--- Brief ---
Restate the listing below line for line and word for word, without the pictures.

------------------------------------------------

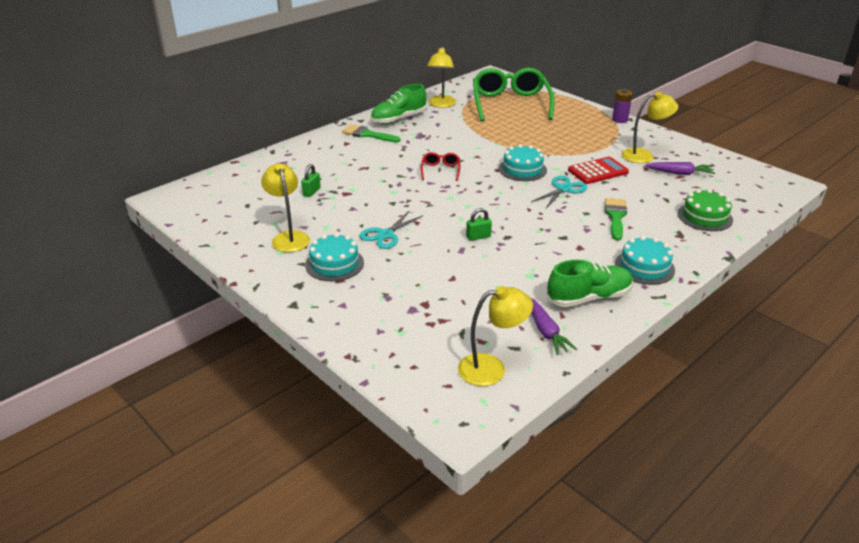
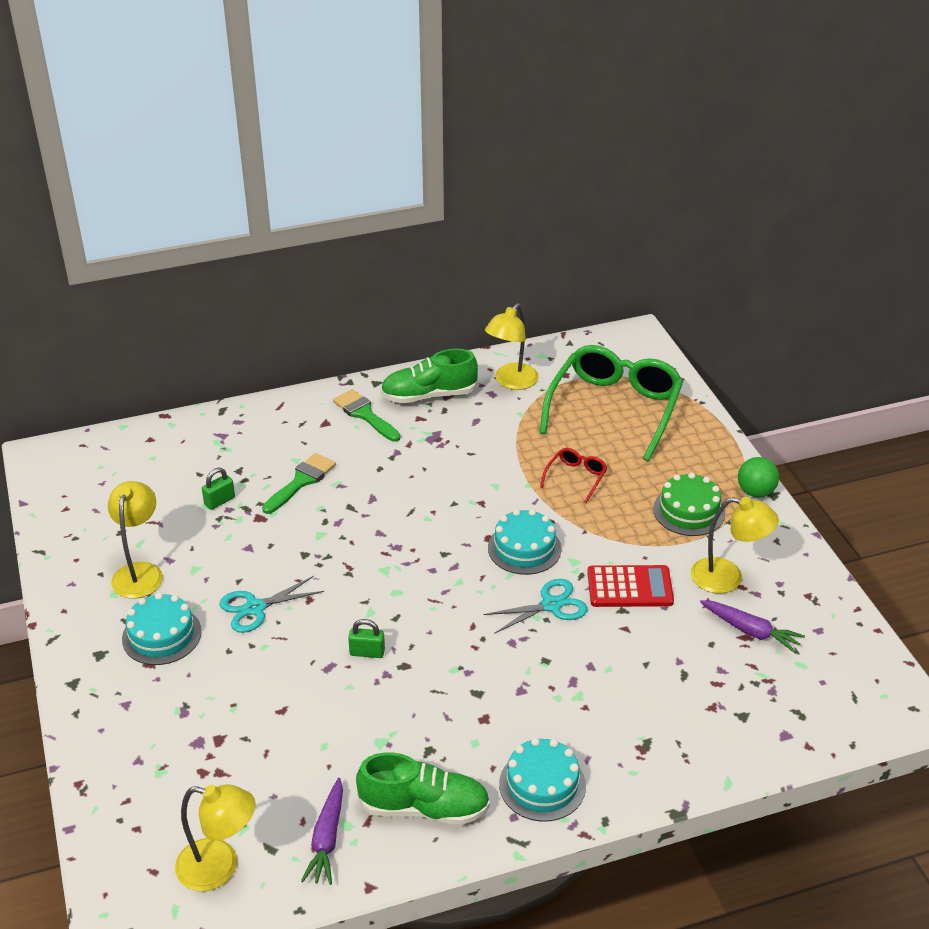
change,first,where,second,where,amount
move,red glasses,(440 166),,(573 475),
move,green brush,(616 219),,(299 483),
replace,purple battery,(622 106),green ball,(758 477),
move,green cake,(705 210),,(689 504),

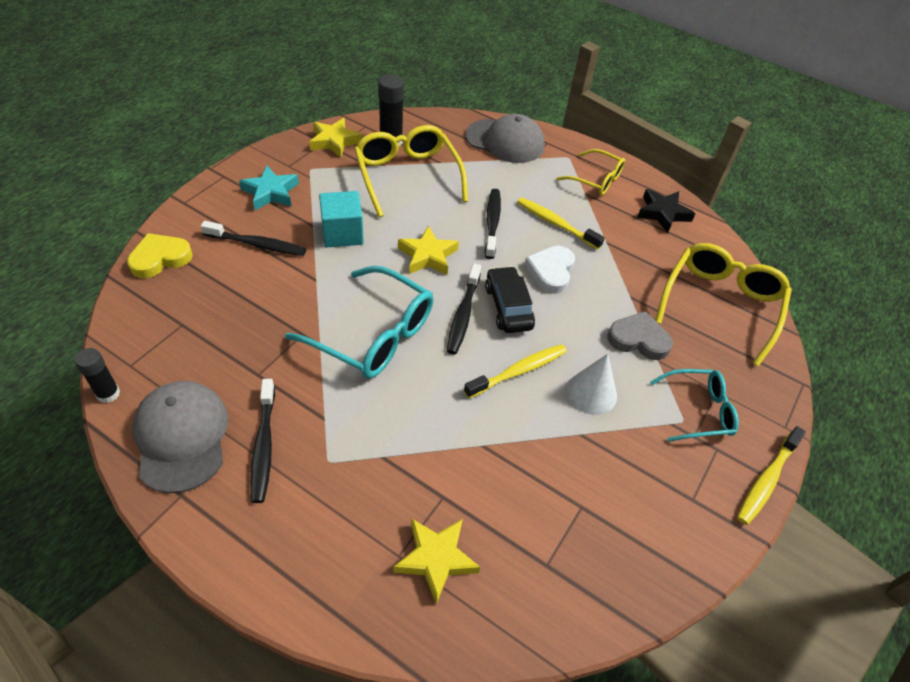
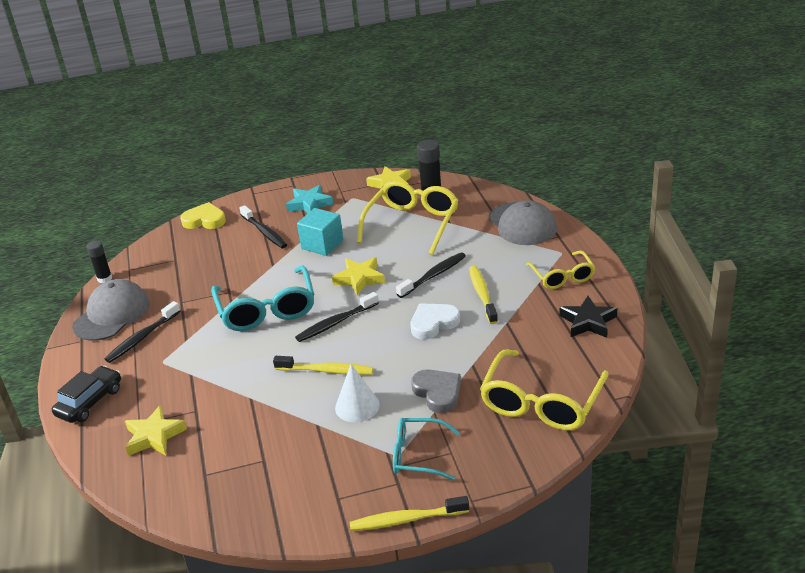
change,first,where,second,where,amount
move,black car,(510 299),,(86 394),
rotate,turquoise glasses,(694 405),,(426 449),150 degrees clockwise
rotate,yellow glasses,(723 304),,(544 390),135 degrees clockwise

------------------------------------------------

--- Result of the task ---
change,first,where,second,where,amount
move,red glasses,(440 166),,(573 475),
move,green brush,(616 219),,(299 483),
replace,purple battery,(622 106),green ball,(758 477),
move,green cake,(705 210),,(689 504),

change,first,where,second,where,amount
move,black car,(510 299),,(86 394),
rotate,turquoise glasses,(694 405),,(426 449),150 degrees clockwise
rotate,yellow glasses,(723 304),,(544 390),135 degrees clockwise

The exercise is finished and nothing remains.